*Exercise instructions*
Write out the lines of the rows below as a JSON list of strings, with one string per line and no blank lines. Include every row, and leave the pictures out.

(Entries from a data source)
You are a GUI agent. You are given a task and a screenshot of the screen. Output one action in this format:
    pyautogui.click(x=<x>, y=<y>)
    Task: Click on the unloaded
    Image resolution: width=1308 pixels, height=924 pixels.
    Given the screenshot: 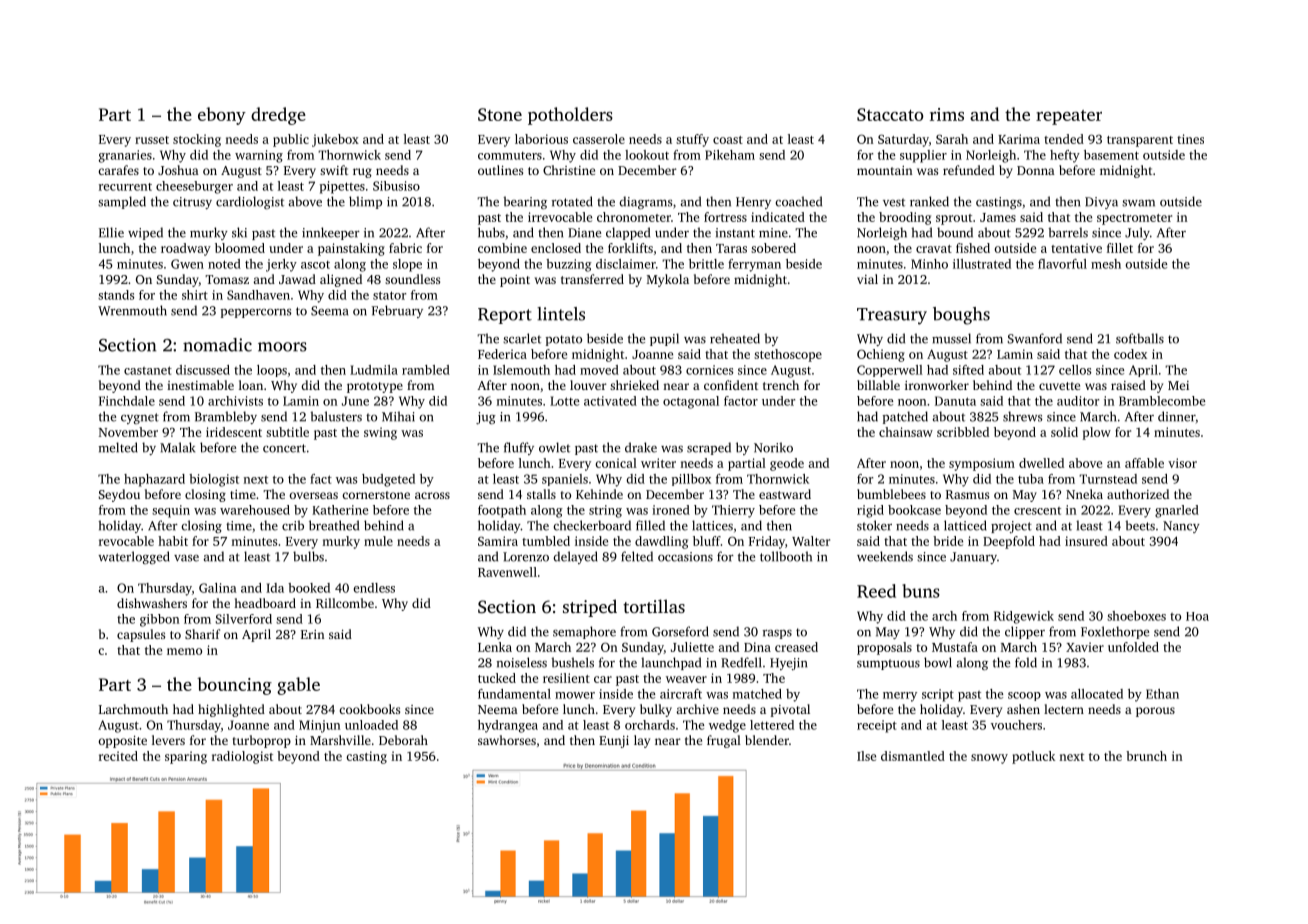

*Problem solution*
[
  "You are a GUI agent. You are given a task and a screenshot of the screen. Output one action in this format:",
  "    pyautogui.click(x=<x>, y=<y>)",
  "    Task: Click on the unloaded",
  "    Image resolution: width=1308 pixels, height=924 pixels.",
  "    Given the screenshot: "
]